_Required work_: Begin at the line below that has "(245, 663) = (329, 403): red" and stop after the line that has "(541, 550) = (549, 242): orange". Please restate only those lines, word for word.

_Input data_:
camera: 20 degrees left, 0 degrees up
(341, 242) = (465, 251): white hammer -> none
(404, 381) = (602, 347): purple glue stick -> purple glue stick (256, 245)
* * *
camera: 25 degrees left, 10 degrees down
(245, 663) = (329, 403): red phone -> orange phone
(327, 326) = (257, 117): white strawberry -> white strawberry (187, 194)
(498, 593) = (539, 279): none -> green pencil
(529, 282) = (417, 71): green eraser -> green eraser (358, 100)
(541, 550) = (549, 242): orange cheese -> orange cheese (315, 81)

_Final answer_:
(245, 663) = (329, 403): red phone -> orange phone
(327, 326) = (257, 117): white strawberry -> white strawberry (187, 194)
(498, 593) = (539, 279): none -> green pencil
(529, 282) = (417, 71): green eraser -> green eraser (358, 100)
(541, 550) = (549, 242): orange cheese -> orange cheese (315, 81)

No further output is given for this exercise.